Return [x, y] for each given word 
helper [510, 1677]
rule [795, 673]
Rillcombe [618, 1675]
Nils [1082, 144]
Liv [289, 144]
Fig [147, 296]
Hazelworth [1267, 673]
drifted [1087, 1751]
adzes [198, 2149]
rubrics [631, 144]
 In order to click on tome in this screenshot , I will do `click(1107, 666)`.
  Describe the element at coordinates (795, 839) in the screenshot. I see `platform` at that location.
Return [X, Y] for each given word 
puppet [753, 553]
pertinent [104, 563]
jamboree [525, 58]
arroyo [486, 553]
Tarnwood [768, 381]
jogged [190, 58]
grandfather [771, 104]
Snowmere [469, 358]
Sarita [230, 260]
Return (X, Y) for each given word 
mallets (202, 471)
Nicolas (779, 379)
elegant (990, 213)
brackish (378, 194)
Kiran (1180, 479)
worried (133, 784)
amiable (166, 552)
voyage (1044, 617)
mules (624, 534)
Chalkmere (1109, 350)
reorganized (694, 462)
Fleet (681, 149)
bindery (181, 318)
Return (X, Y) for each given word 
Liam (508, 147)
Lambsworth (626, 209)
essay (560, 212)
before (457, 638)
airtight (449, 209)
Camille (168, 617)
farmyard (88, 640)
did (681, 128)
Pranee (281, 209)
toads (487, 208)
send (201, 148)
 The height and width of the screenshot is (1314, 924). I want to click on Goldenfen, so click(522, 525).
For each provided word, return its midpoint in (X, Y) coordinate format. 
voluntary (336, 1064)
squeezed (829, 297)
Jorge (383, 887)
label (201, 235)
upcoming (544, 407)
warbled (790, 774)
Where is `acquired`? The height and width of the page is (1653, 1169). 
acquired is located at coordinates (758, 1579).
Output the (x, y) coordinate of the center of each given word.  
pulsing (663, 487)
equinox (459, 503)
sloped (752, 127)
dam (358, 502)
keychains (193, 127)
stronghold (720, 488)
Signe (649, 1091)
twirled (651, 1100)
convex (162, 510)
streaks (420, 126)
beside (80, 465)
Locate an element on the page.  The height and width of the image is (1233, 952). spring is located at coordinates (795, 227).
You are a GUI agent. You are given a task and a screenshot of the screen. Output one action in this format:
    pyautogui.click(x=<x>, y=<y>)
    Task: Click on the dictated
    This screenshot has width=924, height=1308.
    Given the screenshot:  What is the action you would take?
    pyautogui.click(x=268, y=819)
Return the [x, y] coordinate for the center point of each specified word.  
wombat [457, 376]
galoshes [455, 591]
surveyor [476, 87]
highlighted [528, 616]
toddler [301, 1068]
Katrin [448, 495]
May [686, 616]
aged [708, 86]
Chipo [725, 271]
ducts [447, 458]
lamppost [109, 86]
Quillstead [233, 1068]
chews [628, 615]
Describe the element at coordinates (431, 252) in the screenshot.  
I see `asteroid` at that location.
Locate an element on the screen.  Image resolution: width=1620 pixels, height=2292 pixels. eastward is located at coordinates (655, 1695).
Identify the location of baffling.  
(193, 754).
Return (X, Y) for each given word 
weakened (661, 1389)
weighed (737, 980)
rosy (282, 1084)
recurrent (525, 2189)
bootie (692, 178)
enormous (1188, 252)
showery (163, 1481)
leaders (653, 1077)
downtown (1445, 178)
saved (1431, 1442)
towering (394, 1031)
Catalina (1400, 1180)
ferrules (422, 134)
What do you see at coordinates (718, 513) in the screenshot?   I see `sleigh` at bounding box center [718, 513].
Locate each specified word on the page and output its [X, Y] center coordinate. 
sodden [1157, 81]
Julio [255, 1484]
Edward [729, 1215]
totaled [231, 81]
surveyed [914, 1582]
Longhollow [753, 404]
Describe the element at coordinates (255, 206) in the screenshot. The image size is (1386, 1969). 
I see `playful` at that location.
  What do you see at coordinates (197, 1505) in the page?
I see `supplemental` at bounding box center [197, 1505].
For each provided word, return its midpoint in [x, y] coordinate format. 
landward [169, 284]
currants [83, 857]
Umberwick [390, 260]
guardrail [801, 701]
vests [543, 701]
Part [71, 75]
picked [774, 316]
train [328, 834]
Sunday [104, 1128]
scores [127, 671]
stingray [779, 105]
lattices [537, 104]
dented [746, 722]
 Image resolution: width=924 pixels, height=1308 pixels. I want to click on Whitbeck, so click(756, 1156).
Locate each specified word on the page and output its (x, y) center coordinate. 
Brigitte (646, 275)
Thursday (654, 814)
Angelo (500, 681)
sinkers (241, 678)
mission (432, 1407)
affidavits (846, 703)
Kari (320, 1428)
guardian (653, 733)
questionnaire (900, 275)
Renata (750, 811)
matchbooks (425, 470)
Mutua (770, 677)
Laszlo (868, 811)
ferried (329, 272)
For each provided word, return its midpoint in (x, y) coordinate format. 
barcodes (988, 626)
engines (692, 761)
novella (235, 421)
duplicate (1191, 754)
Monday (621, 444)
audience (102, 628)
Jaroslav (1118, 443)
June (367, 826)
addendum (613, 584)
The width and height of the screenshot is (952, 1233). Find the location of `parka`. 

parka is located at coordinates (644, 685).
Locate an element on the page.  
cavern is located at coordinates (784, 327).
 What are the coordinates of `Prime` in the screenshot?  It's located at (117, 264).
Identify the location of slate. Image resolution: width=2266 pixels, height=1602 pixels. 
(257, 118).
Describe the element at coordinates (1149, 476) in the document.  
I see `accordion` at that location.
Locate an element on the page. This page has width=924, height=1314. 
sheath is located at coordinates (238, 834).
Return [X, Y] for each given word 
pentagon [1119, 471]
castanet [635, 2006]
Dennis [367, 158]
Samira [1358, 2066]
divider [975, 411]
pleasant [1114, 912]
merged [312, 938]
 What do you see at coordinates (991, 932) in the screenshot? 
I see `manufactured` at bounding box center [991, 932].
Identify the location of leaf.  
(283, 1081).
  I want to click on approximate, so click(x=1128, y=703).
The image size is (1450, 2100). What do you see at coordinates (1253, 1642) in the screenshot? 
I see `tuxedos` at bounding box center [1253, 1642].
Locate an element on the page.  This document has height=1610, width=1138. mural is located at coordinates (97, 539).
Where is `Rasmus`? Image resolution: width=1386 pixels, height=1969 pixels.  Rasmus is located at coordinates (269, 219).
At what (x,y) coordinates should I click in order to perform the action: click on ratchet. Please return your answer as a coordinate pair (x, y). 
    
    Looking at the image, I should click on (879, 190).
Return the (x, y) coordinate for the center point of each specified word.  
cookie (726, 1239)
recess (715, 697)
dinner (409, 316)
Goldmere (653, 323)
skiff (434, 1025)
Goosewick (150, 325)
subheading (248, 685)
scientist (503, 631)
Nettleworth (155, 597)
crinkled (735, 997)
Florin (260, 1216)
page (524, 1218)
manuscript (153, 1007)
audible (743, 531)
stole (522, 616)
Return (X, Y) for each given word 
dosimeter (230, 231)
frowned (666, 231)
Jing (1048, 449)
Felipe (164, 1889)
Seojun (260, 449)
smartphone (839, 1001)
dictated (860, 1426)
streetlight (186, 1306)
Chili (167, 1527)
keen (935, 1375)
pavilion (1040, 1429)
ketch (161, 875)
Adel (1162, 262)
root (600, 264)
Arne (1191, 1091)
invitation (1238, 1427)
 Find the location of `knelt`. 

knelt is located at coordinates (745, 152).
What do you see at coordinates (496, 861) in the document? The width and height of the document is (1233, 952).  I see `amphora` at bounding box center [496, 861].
• • • •
■ Exercise description
Copy out all of the material above again, swapping each "given word" for "listed word" and changing nothing else.

■ Solved exercise
Return [x, y] for each listed word 
helper [510, 1677]
rule [795, 673]
Rillcombe [618, 1675]
Nils [1082, 144]
Liv [289, 144]
Fig [147, 296]
Hazelworth [1267, 673]
drifted [1087, 1751]
adzes [198, 2149]
rubrics [631, 144]
 In order to click on tome in this screenshot , I will do `click(1107, 666)`.
  Describe the element at coordinates (795, 839) in the screenshot. I see `platform` at that location.
Return [X, Y] for each listed word 
puppet [753, 553]
pertinent [104, 563]
jamboree [525, 58]
arroyo [486, 553]
Tarnwood [768, 381]
jogged [190, 58]
grandfather [771, 104]
Snowmere [469, 358]
Sarita [230, 260]
Return (X, Y) for each listed word 
mallets (202, 471)
Nicolas (779, 379)
elegant (990, 213)
brackish (378, 194)
Kiran (1180, 479)
worried (133, 784)
amiable (166, 552)
voyage (1044, 617)
mules (624, 534)
Chalkmere (1109, 350)
reorganized (694, 462)
Fleet (681, 149)
bindery (181, 318)
Return (X, Y) for each listed word 
Liam (508, 147)
Lambsworth (626, 209)
essay (560, 212)
before (457, 638)
airtight (449, 209)
Camille (168, 617)
farmyard (88, 640)
did (681, 128)
Pranee (281, 209)
toads (487, 208)
send (201, 148)
 The height and width of the screenshot is (1314, 924). I want to click on Goldenfen, so click(522, 525).
For each provided word, return its midpoint in (X, Y) coordinate format. 
voluntary (336, 1064)
squeezed (829, 297)
Jorge (383, 887)
label (201, 235)
upcoming (544, 407)
warbled (790, 774)
Where is `acquired`? The height and width of the page is (1653, 1169). 
acquired is located at coordinates (758, 1579).
Output the (x, y) coordinate of the center of each listed word.  
pulsing (663, 487)
equinox (459, 503)
sloped (752, 127)
dam (358, 502)
keychains (193, 127)
stronghold (720, 488)
Signe (649, 1091)
twirled (651, 1100)
convex (162, 510)
streaks (420, 126)
beside (80, 465)
Locate an element on the page.  The height and width of the image is (1233, 952). spring is located at coordinates (795, 227).
You are a GUI agent. You are given a task and a screenshot of the screen. Output one action in this format:
    pyautogui.click(x=<x>, y=<y>)
    Task: Click on the dictated
    This screenshot has width=924, height=1308.
    Given the screenshot:  What is the action you would take?
    pyautogui.click(x=268, y=819)
Return the [x, y] coordinate for the center point of each specified word.  
wombat [457, 376]
galoshes [455, 591]
surveyor [476, 87]
highlighted [528, 616]
toddler [301, 1068]
Katrin [448, 495]
May [686, 616]
aged [708, 86]
Chipo [725, 271]
ducts [447, 458]
lamppost [109, 86]
Quillstead [233, 1068]
chews [628, 615]
Describe the element at coordinates (431, 252) in the screenshot.  
I see `asteroid` at that location.
Locate an element on the screen.  Image resolution: width=1620 pixels, height=2292 pixels. eastward is located at coordinates (655, 1695).
Identify the location of baffling.  
(193, 754).
Return (X, Y) for each listed word 
weakened (661, 1389)
weighed (737, 980)
rosy (282, 1084)
recurrent (525, 2189)
bootie (692, 178)
enormous (1188, 252)
showery (163, 1481)
leaders (653, 1077)
downtown (1445, 178)
saved (1431, 1442)
towering (394, 1031)
Catalina (1400, 1180)
ferrules (422, 134)
What do you see at coordinates (718, 513) in the screenshot?   I see `sleigh` at bounding box center [718, 513].
Locate each specified word on the page and output its [X, Y] center coordinate. 
sodden [1157, 81]
Julio [255, 1484]
Edward [729, 1215]
totaled [231, 81]
surveyed [914, 1582]
Longhollow [753, 404]
Describe the element at coordinates (255, 206) in the screenshot. The image size is (1386, 1969). 
I see `playful` at that location.
  What do you see at coordinates (197, 1505) in the page?
I see `supplemental` at bounding box center [197, 1505].
For each provided word, return its midpoint in [x, y] coordinate format. 
landward [169, 284]
currants [83, 857]
Umberwick [390, 260]
guardrail [801, 701]
vests [543, 701]
Part [71, 75]
picked [774, 316]
train [328, 834]
Sunday [104, 1128]
scores [127, 671]
stingray [779, 105]
lattices [537, 104]
dented [746, 722]
 Image resolution: width=924 pixels, height=1308 pixels. I want to click on Whitbeck, so click(756, 1156).
Locate each specified word on the page and output its (x, y) center coordinate. 
Brigitte (646, 275)
Thursday (654, 814)
Angelo (500, 681)
sinkers (241, 678)
mission (432, 1407)
affidavits (846, 703)
Kari (320, 1428)
guardian (653, 733)
questionnaire (900, 275)
Renata (750, 811)
matchbooks (425, 470)
Mutua (770, 677)
Laszlo (868, 811)
ferried (329, 272)
For each provided word, return its midpoint in (x, y) coordinate format. 
barcodes (988, 626)
engines (692, 761)
novella (235, 421)
duplicate (1191, 754)
Monday (621, 444)
audience (102, 628)
Jaroslav (1118, 443)
June (367, 826)
addendum (613, 584)
The width and height of the screenshot is (952, 1233). Find the location of `parka`. 

parka is located at coordinates (644, 685).
Locate an element on the page.  
cavern is located at coordinates (784, 327).
 What are the coordinates of `Prime` in the screenshot?  It's located at (117, 264).
Identify the location of slate. Image resolution: width=2266 pixels, height=1602 pixels. 
(257, 118).
Describe the element at coordinates (1149, 476) in the document.  
I see `accordion` at that location.
Locate an element on the page. This page has width=924, height=1314. 
sheath is located at coordinates (238, 834).
Return [X, Y] for each listed word 
pentagon [1119, 471]
castanet [635, 2006]
Dennis [367, 158]
Samira [1358, 2066]
divider [975, 411]
pleasant [1114, 912]
merged [312, 938]
 What do you see at coordinates (991, 932) in the screenshot? 
I see `manufactured` at bounding box center [991, 932].
Identify the location of leaf.  
(283, 1081).
  I want to click on approximate, so click(x=1128, y=703).
The image size is (1450, 2100). What do you see at coordinates (1253, 1642) in the screenshot? 
I see `tuxedos` at bounding box center [1253, 1642].
Locate an element on the page.  This document has height=1610, width=1138. mural is located at coordinates (97, 539).
Where is `Rasmus`? Image resolution: width=1386 pixels, height=1969 pixels.  Rasmus is located at coordinates (269, 219).
At what (x,y) coordinates should I click in order to perform the action: click on ratchet. Please return your answer as a coordinate pair (x, y). 
    
    Looking at the image, I should click on (879, 190).
Return the (x, y) coordinate for the center point of each specified word.  
cookie (726, 1239)
recess (715, 697)
dinner (409, 316)
Goldmere (653, 323)
skiff (434, 1025)
Goosewick (150, 325)
subheading (248, 685)
scientist (503, 631)
Nettleworth (155, 597)
crinkled (735, 997)
Florin (260, 1216)
page (524, 1218)
manuscript (153, 1007)
audible (743, 531)
stole (522, 616)
Return (X, Y) for each listed word 
dosimeter (230, 231)
frowned (666, 231)
Jing (1048, 449)
Felipe (164, 1889)
Seojun (260, 449)
smartphone (839, 1001)
dictated (860, 1426)
streetlight (186, 1306)
Chili (167, 1527)
keen (935, 1375)
pavilion (1040, 1429)
ketch (161, 875)
Adel (1162, 262)
root (600, 264)
Arne (1191, 1091)
invitation (1238, 1427)
 Find the location of `knelt`. 

knelt is located at coordinates (745, 152).
What do you see at coordinates (496, 861) in the document? The width and height of the document is (1233, 952).  I see `amphora` at bounding box center [496, 861].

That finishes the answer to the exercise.